Work to complete
Turn every line of the records below into a JSON list of strings, one string per line, leaving out blank lines.

Items listed in a dataset
>>

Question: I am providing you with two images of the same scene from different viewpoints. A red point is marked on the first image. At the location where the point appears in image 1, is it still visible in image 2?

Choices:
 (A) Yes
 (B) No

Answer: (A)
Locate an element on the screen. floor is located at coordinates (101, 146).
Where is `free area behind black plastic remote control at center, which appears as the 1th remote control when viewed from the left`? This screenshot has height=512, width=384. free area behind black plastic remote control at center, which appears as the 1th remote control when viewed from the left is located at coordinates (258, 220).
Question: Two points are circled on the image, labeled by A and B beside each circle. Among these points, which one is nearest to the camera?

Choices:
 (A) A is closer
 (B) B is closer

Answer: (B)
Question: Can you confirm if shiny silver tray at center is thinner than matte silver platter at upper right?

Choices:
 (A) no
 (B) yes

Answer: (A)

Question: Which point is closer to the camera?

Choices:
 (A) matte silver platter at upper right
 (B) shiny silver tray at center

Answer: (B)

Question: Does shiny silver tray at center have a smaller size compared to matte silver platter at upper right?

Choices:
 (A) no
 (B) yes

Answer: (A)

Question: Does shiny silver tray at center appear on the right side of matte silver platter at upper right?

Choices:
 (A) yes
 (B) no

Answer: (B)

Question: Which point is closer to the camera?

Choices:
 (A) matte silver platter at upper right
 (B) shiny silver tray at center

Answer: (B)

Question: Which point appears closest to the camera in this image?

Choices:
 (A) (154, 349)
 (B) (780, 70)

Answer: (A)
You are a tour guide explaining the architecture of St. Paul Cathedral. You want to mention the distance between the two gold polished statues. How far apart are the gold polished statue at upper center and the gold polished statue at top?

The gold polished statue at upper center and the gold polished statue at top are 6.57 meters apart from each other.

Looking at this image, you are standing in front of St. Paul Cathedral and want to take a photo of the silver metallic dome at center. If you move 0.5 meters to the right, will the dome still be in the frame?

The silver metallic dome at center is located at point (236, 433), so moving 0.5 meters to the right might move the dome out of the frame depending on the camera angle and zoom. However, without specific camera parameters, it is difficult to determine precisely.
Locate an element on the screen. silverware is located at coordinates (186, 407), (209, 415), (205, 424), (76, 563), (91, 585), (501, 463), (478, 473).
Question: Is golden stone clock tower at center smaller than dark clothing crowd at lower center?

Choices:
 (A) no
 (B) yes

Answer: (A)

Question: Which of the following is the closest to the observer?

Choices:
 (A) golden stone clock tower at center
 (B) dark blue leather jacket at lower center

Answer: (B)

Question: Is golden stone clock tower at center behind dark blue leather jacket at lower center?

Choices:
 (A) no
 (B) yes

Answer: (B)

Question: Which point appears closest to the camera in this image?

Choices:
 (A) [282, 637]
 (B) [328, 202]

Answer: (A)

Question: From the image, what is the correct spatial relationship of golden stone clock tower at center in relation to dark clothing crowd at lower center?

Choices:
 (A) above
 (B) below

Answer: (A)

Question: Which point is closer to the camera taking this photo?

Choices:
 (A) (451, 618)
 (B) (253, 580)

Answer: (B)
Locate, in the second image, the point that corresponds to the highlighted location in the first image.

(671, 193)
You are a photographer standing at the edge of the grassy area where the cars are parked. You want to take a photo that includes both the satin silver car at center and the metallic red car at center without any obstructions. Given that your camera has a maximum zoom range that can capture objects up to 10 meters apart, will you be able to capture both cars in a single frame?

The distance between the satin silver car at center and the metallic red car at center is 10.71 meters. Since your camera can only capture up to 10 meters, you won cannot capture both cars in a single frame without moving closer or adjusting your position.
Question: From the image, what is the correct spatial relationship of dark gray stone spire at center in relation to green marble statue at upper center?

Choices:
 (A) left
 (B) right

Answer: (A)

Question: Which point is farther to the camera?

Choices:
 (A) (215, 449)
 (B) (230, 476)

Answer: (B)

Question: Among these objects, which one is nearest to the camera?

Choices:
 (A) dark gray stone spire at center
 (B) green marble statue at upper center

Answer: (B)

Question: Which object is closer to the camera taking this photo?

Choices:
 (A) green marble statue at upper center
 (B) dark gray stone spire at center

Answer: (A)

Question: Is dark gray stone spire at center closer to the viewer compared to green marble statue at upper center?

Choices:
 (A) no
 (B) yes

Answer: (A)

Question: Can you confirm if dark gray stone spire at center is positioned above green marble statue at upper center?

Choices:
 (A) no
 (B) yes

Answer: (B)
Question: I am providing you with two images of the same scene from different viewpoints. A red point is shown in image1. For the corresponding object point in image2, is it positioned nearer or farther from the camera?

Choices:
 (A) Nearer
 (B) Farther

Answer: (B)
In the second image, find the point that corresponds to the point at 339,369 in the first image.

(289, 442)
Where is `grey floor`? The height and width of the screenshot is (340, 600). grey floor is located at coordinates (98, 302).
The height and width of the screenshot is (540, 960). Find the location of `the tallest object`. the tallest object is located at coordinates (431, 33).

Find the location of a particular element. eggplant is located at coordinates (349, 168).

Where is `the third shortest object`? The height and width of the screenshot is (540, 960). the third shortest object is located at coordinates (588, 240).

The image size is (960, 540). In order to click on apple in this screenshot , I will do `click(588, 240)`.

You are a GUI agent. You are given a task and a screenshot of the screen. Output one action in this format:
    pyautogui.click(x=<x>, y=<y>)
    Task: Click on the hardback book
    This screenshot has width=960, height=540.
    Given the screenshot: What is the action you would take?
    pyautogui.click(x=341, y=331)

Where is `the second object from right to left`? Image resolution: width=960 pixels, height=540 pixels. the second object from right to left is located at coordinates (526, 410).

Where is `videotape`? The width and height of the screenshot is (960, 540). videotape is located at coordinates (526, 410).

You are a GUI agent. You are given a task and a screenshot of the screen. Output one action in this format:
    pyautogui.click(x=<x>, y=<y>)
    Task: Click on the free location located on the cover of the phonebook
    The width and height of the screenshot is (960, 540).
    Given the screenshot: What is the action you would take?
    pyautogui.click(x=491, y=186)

<<

Written response
[
  "Question: I am providing you with two images of the same scene from different viewpoints. A red point is marked on the first image. At the location where the point appears in image 1, is it still visible in image 2?",
  "Choices:",
  " (A) Yes",
  " (B) No",
  "Answer: (A)",
  "Locate an element on the screen. floor is located at coordinates (101, 146).",
  "Where is `free area behind black plastic remote control at center, which appears as the 1th remote control when viewed from the left`? This screenshot has height=512, width=384. free area behind black plastic remote control at center, which appears as the 1th remote control when viewed from the left is located at coordinates (258, 220).",
  "Question: Two points are circled on the image, labeled by A and B beside each circle. Among these points, which one is nearest to the camera?",
  "Choices:",
  " (A) A is closer",
  " (B) B is closer",
  "Answer: (B)",
  "Question: Can you confirm if shiny silver tray at center is thinner than matte silver platter at upper right?",
  "Choices:",
  " (A) no",
  " (B) yes",
  "Answer: (A)",
  "Question: Which point is closer to the camera?",
  "Choices:",
  " (A) matte silver platter at upper right",
  " (B) shiny silver tray at center",
  "Answer: (B)",
  "Question: Does shiny silver tray at center have a smaller size compared to matte silver platter at upper right?",
  "Choices:",
  " (A) no",
  " (B) yes",
  "Answer: (A)",
  "Question: Does shiny silver tray at center appear on the right side of matte silver platter at upper right?",
  "Choices:",
  " (A) yes",
  " (B) no",
  "Answer: (B)",
  "Question: Which point is closer to the camera?",
  "Choices:",
  " (A) matte silver platter at upper right",
  " (B) shiny silver tray at center",
  "Answer: (B)",
  "Question: Which point appears closest to the camera in this image?",
  "Choices:",
  " (A) (154, 349)",
  " (B) (780, 70)",
  "Answer: (A)",
  "You are a tour guide explaining the architecture of St. Paul Cathedral. You want to mention the distance between the two gold polished statues. How far apart are the gold polished statue at upper center and the gold polished statue at top?",
  "The gold polished statue at upper center and the gold polished statue at top are 6.57 meters apart from each other.",
  "Looking at this image, you are standing in front of St. Paul Cathedral and want to take a photo of the silver metallic dome at center. If you move 0.5 meters to the right, will the dome still be in the frame?",
  "The silver metallic dome at center is located at point (236, 433), so moving 0.5 meters to the right might move the dome out of the frame depending on the camera angle and zoom. However, without specific camera parameters, it is difficult to determine precisely.",
  "Locate an element on the screen. silverware is located at coordinates (186, 407), (209, 415), (205, 424), (76, 563), (91, 585), (501, 463), (478, 473).",
  "Question: Is golden stone clock tower at center smaller than dark clothing crowd at lower center?",
  "Choices:",
  " (A) no",
  " (B) yes",
  "Answer: (A)",
  "Question: Which of the following is the closest to the observer?",
  "Choices:",
  " (A) golden stone clock tower at center",
  " (B) dark blue leather jacket at lower center",
  "Answer: (B)",
  "Question: Is golden stone clock tower at center behind dark blue leather jacket at lower center?",
  "Choices:",
  " (A) no",
  " (B) yes",
  "Answer: (B)",
  "Question: Which point appears closest to the camera in this image?",
  "Choices:",
  " (A) [282, 637]",
  " (B) [328, 202]",
  "Answer: (A)",
  "Question: From the image, what is the correct spatial relationship of golden stone clock tower at center in relation to dark clothing crowd at lower center?",
  "Choices:",
  " (A) above",
  " (B) below",
  "Answer: (A)",
  "Question: Which point is closer to the camera taking this photo?",
  "Choices:",
  " (A) (451, 618)",
  " (B) (253, 580)",
  "Answer: (B)",
  "Locate, in the second image, the point that corresponds to the highlighted location in the first image.",
  "(671, 193)",
  "You are a photographer standing at the edge of the grassy area where the cars are parked. You want to take a photo that includes both the satin silver car at center and the metallic red car at center without any obstructions. Given that your camera has a maximum zoom range that can capture objects up to 10 meters apart, will you be able to capture both cars in a single frame?",
  "The distance between the satin silver car at center and the metallic red car at center is 10.71 meters. Since your camera can only capture up to 10 meters, you won cannot capture both cars in a single frame without moving closer or adjusting your position.",
  "Question: From the image, what is the correct spatial relationship of dark gray stone spire at center in relation to green marble statue at upper center?",
  "Choices:",
  " (A) left",
  " (B) right",
  "Answer: (A)",
  "Question: Which point is farther to the camera?",
  "Choices:",
  " (A) (215, 449)",
  " (B) (230, 476)",
  "Answer: (B)",
  "Question: Among these objects, which one is nearest to the camera?",
  "Choices:",
  " (A) dark gray stone spire at center",
  " (B) green marble statue at upper center",
  "Answer: (B)",
  "Question: Which object is closer to the camera taking this photo?",
  "Choices:",
  " (A) green marble statue at upper center",
  " (B) dark gray stone spire at center",
  "Answer: (A)",
  "Question: Is dark gray stone spire at center closer to the viewer compared to green marble statue at upper center?",
  "Choices:",
  " (A) no",
  " (B) yes",
  "Answer: (A)",
  "Question: Can you confirm if dark gray stone spire at center is positioned above green marble statue at upper center?",
  "Choices:",
  " (A) no",
  " (B) yes",
  "Answer: (B)",
  "Question: I am providing you with two images of the same scene from different viewpoints. A red point is shown in image1. For the corresponding object point in image2, is it positioned nearer or farther from the camera?",
  "Choices:",
  " (A) Nearer",
  " (B) Farther",
  "Answer: (B)",
  "In the second image, find the point that corresponds to the point at 339,369 in the first image.",
  "(289, 442)",
  "Where is `grey floor`? The height and width of the screenshot is (340, 600). grey floor is located at coordinates (98, 302).",
  "The height and width of the screenshot is (540, 960). Find the location of `the tallest object`. the tallest object is located at coordinates (431, 33).",
  "Find the location of a particular element. eggplant is located at coordinates (349, 168).",
  "Where is `the third shortest object`? The height and width of the screenshot is (540, 960). the third shortest object is located at coordinates (588, 240).",
  "The image size is (960, 540). In order to click on apple in this screenshot , I will do `click(588, 240)`.",
  "You are a GUI agent. You are given a task and a screenshot of the screen. Output one action in this format:",
  "    pyautogui.click(x=<x>, y=<y>)",
  "    Task: Click on the hardback book",
  "    This screenshot has width=960, height=540.",
  "    Given the screenshot: What is the action you would take?",
  "    pyautogui.click(x=341, y=331)",
  "Where is `the second object from right to left`? Image resolution: width=960 pixels, height=540 pixels. the second object from right to left is located at coordinates (526, 410).",
  "Where is `videotape`? The width and height of the screenshot is (960, 540). videotape is located at coordinates (526, 410).",
  "You are a GUI agent. You are given a task and a screenshot of the screen. Output one action in this format:",
  "    pyautogui.click(x=<x>, y=<y>)",
  "    Task: Click on the free location located on the cover of the phonebook",
  "    The width and height of the screenshot is (960, 540).",
  "    Given the screenshot: What is the action you would take?",
  "    pyautogui.click(x=491, y=186)"
]